**Work to complete:** In the records below, find the line holding "R114: 3k (+3V3, NET1) -> 3k (+3V3, GND)" and the line holding "R1: 2.7k (+5V, N010) -> 220 (+5V, N010)". Set down both, with every line between them, exactly.

Items from a dataset
:::::

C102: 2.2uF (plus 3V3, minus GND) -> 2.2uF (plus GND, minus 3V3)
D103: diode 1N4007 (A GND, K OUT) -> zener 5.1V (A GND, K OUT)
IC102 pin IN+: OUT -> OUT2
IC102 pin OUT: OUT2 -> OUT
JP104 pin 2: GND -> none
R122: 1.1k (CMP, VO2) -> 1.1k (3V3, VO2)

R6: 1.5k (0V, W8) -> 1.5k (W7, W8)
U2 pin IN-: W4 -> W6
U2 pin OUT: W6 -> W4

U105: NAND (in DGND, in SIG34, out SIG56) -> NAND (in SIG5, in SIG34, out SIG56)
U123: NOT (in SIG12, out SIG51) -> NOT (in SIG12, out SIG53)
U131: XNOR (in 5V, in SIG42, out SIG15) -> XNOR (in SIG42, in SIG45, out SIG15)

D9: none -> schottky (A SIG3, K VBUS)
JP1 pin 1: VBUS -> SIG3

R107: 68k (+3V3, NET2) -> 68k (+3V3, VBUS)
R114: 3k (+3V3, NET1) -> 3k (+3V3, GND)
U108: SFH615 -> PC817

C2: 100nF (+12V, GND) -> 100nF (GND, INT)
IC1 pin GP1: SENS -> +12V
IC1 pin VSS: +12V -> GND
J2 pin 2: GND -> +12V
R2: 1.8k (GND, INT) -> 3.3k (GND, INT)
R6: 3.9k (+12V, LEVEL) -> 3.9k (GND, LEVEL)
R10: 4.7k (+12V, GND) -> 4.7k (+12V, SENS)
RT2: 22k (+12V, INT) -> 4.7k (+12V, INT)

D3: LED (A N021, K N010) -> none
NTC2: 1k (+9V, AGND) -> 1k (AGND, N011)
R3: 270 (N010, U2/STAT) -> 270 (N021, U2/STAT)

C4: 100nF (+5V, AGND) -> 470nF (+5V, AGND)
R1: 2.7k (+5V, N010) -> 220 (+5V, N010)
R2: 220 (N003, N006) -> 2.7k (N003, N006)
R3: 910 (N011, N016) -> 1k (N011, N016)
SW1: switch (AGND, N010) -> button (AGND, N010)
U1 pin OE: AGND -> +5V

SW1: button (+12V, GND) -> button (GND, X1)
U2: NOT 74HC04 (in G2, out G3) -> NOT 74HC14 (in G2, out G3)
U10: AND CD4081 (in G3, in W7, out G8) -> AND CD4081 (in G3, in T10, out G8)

:::::

**Exercise response:**
R114: 3k (+3V3, NET1) -> 3k (+3V3, GND)
U108: SFH615 -> PC817

C2: 100nF (+12V, GND) -> 100nF (GND, INT)
IC1 pin GP1: SENS -> +12V
IC1 pin VSS: +12V -> GND
J2 pin 2: GND -> +12V
R2: 1.8k (GND, INT) -> 3.3k (GND, INT)
R6: 3.9k (+12V, LEVEL) -> 3.9k (GND, LEVEL)
R10: 4.7k (+12V, GND) -> 4.7k (+12V, SENS)
RT2: 22k (+12V, INT) -> 4.7k (+12V, INT)

D3: LED (A N021, K N010) -> none
NTC2: 1k (+9V, AGND) -> 1k (AGND, N011)
R3: 270 (N010, U2/STAT) -> 270 (N021, U2/STAT)

C4: 100nF (+5V, AGND) -> 470nF (+5V, AGND)
R1: 2.7k (+5V, N010) -> 220 (+5V, N010)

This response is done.